• PROBLEM: Where the string "light" shows up in a line of the records, copy that line.

(Extracted records)
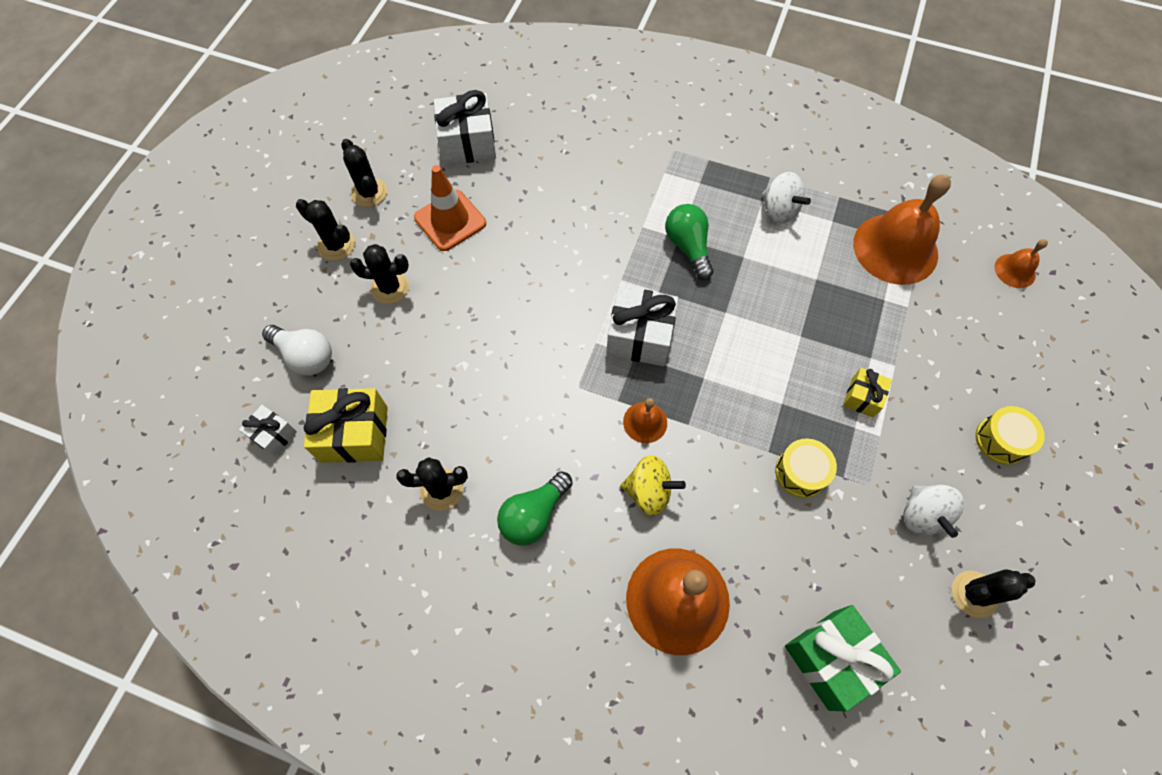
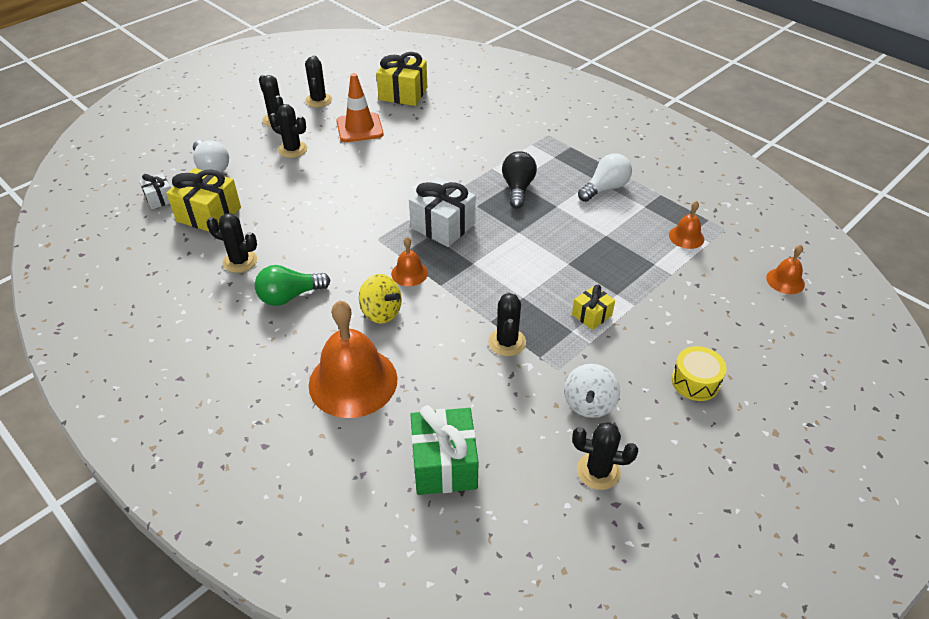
camera: 25 degrees right, 20 degrees down
(468, 143) = (403, 93): white gift -> yellow gift
(688, 247) = (518, 188): green light bulb -> black light bulb
(779, 210) = (605, 188): white spinning top -> white light bulb
(801, 472) = (507, 342): yellow drum -> black cactus
(895, 248) = (686, 237): orange bell -> orange bell, size x0.47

• FINISHED EXERCISE:
(688, 247) = (518, 188): green light bulb -> black light bulb
(779, 210) = (605, 188): white spinning top -> white light bulb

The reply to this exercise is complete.